### [What you need to do]
Only lines that contain the word "purple" are to be returned from the data below.

** Recorded information follows **

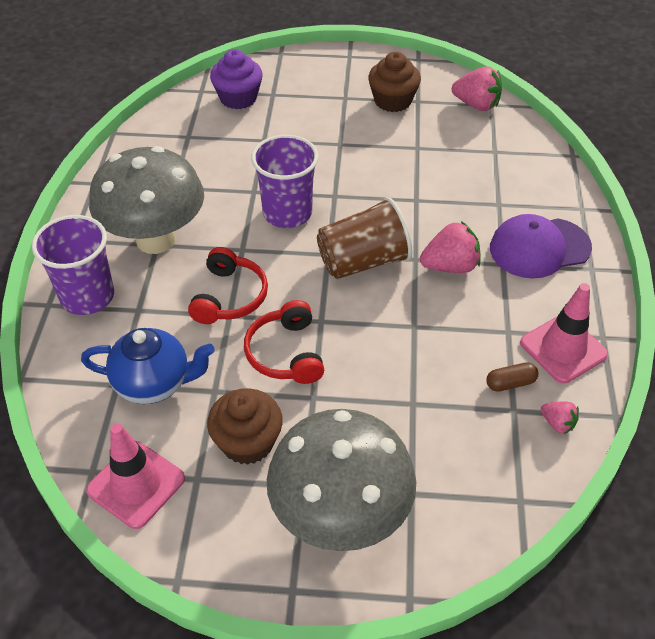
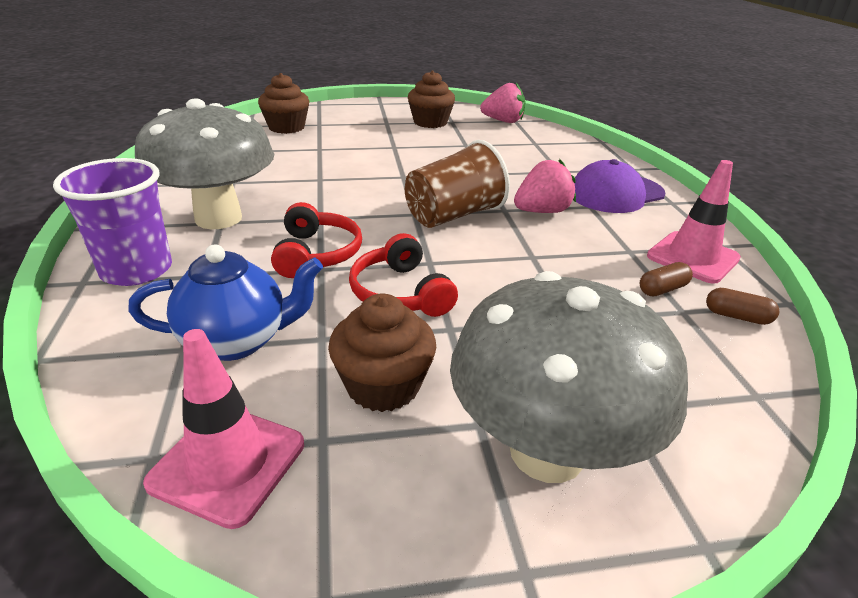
camera: 15 degrees left, 15 degrees down
(238, 98) = (286, 127): purple cupcake -> brown cupcake
(287, 213) = (360, 190): purple cup -> none
(557, 423) = (737, 316): pink strawberry -> brown capsule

** End of Recorded information **

### [Exercise output]
(238, 98) = (286, 127): purple cupcake -> brown cupcake
(287, 213) = (360, 190): purple cup -> none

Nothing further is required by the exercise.